What is needed
Without the pictures, write out every entry that follows exactly.

[Data extracted from a collection]
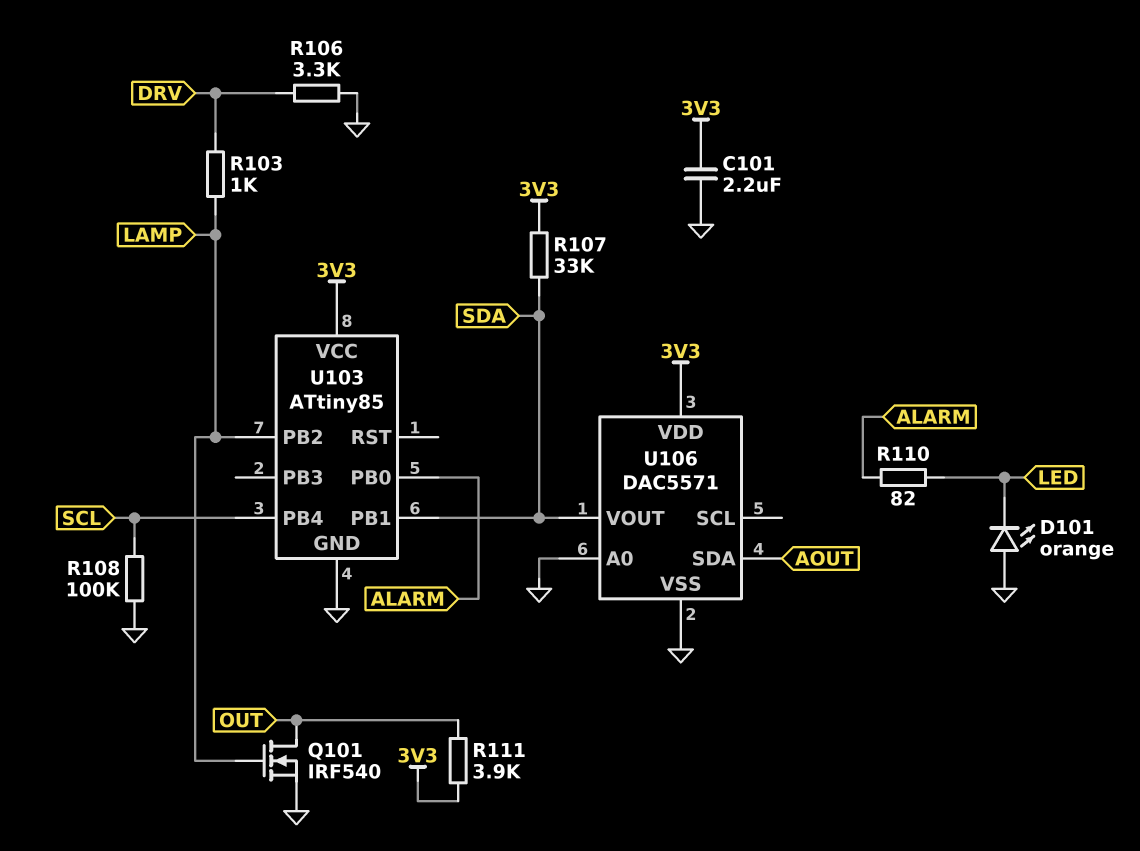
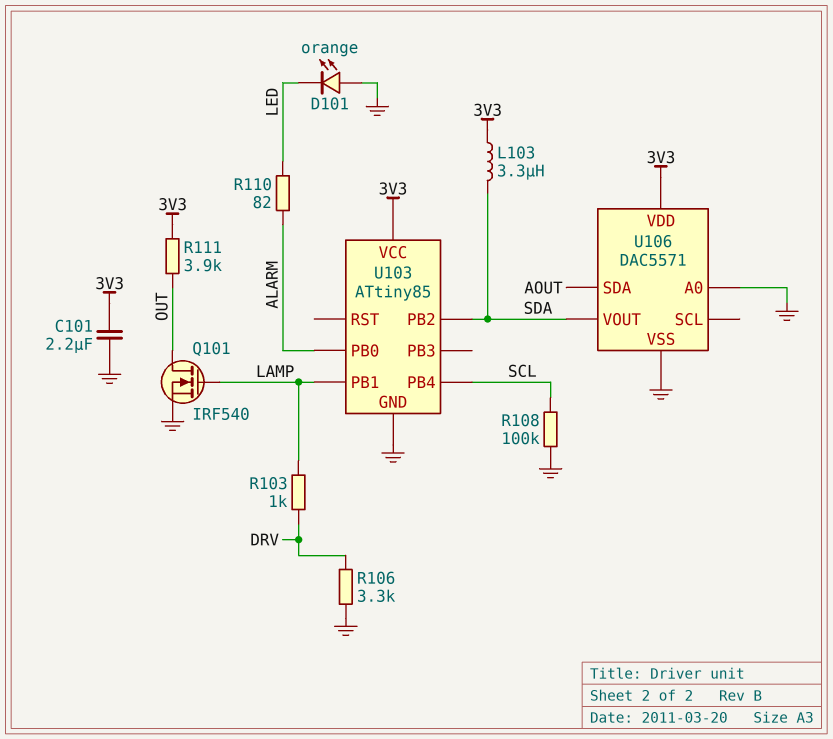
L103: none -> 3.3uH (3V3, SDA)
R107: 33k (3V3, SDA) -> none
U103 pin PB1: SDA -> LAMP
U103 pin PB2: LAMP -> SDA

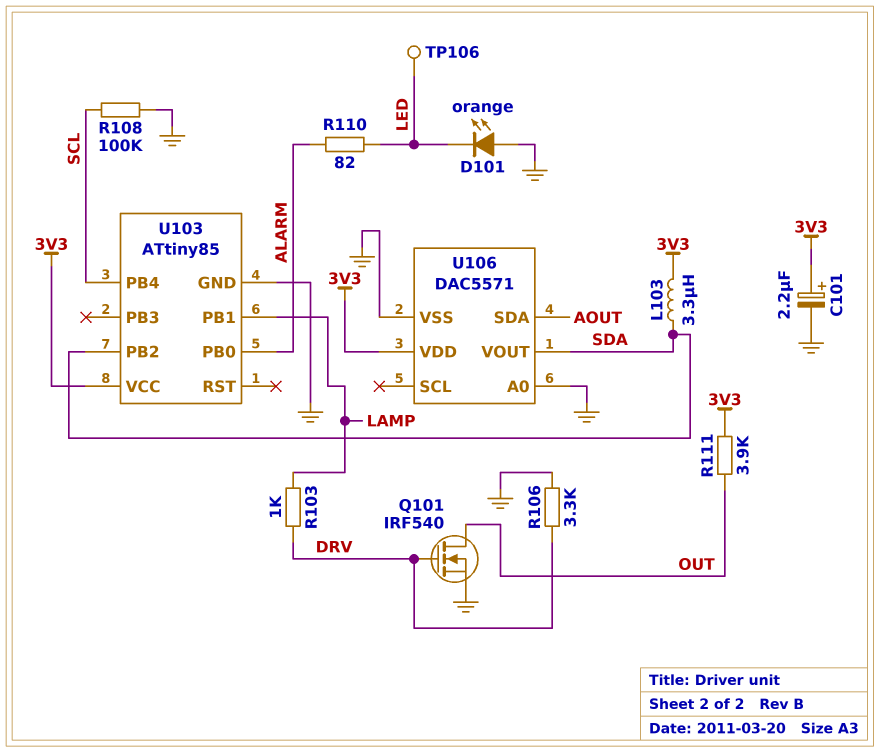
C101: 2.2uF (3V3, GND) -> 2.2uF (plus 3V3, minus GND)
Q101: NMOS IRF540 (G LAMP, D OUT, S GND) -> NMOS IRF540 (G DRV, D OUT, S GND)
TP106: none -> test point (LED)

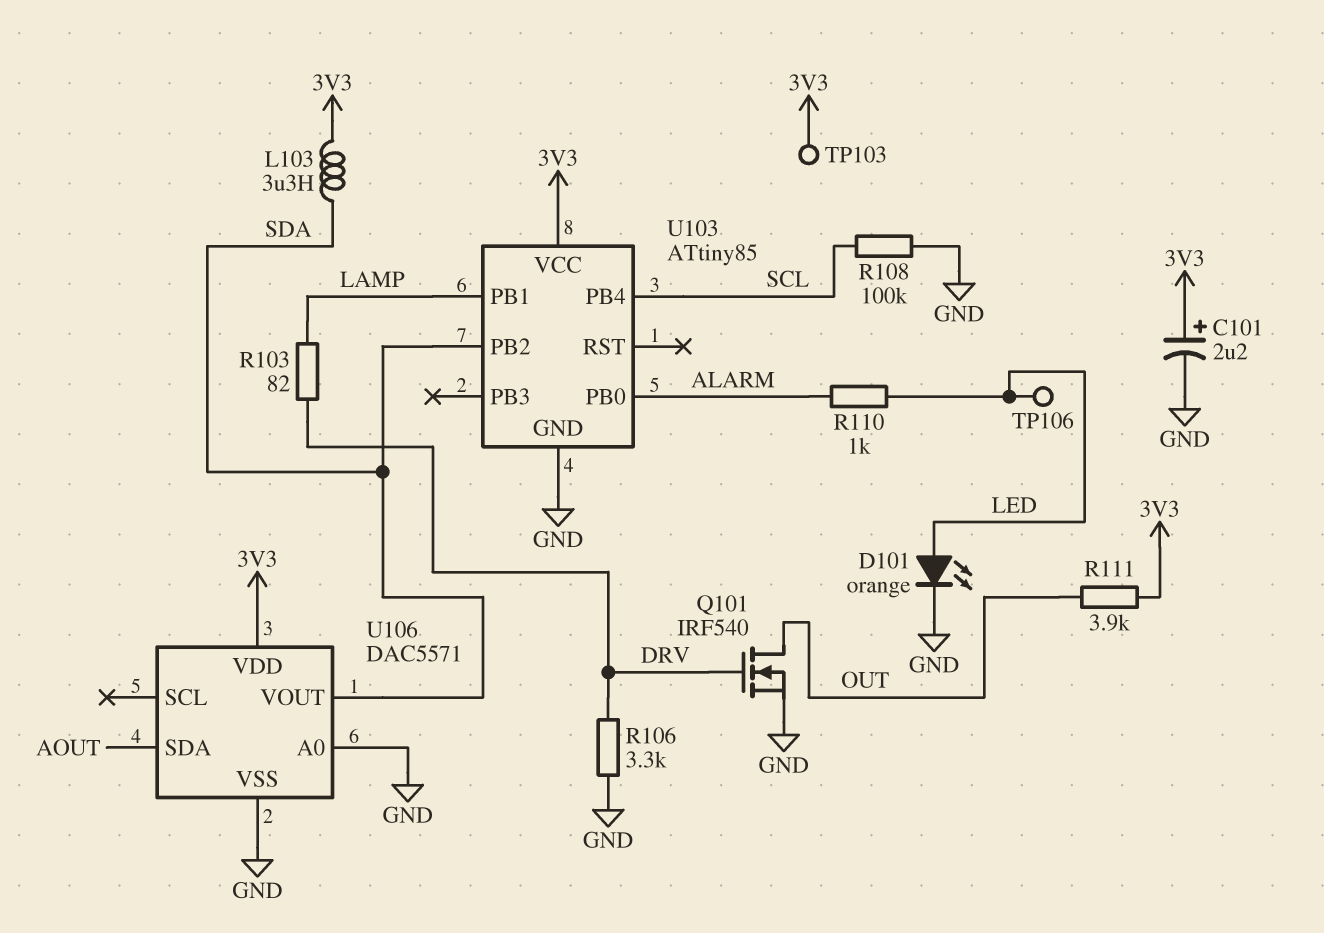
D101: LED orange (A GND, K LED) -> LED orange (A LED, K GND)
R103: 1k (DRV, LAMP) -> 82 (DRV, LAMP)
R110: 82 (ALARM, LED) -> 1k (ALARM, LED)
TP103: none -> test point (3V3)

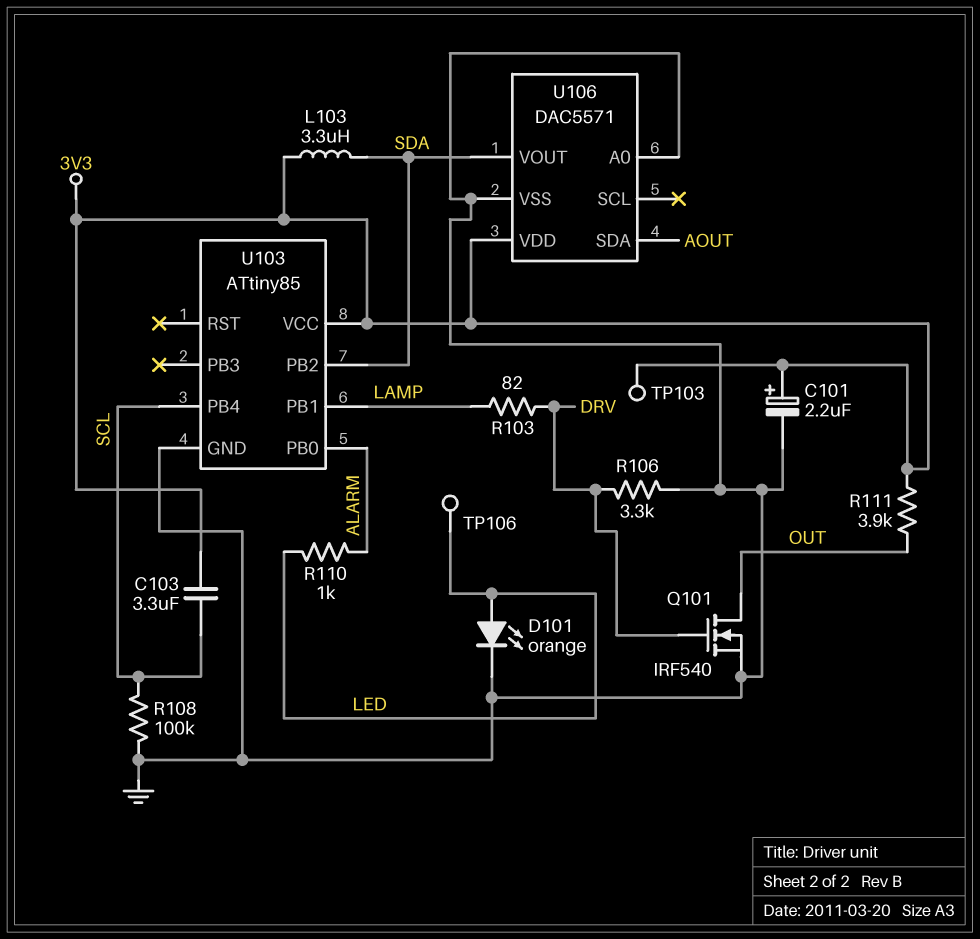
C103: none -> 3.3uF (3V3, SCL)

Answer section
L103: none -> 3.3uH (3V3, SDA)
R107: 33k (3V3, SDA) -> none
U103 pin PB1: SDA -> LAMP
U103 pin PB2: LAMP -> SDA

C101: 2.2uF (3V3, GND) -> 2.2uF (plus 3V3, minus GND)
Q101: NMOS IRF540 (G LAMP, D OUT, S GND) -> NMOS IRF540 (G DRV, D OUT, S GND)
TP106: none -> test point (LED)

D101: LED orange (A GND, K LED) -> LED orange (A LED, K GND)
R103: 1k (DRV, LAMP) -> 82 (DRV, LAMP)
R110: 82 (ALARM, LED) -> 1k (ALARM, LED)
TP103: none -> test point (3V3)

C103: none -> 3.3uF (3V3, SCL)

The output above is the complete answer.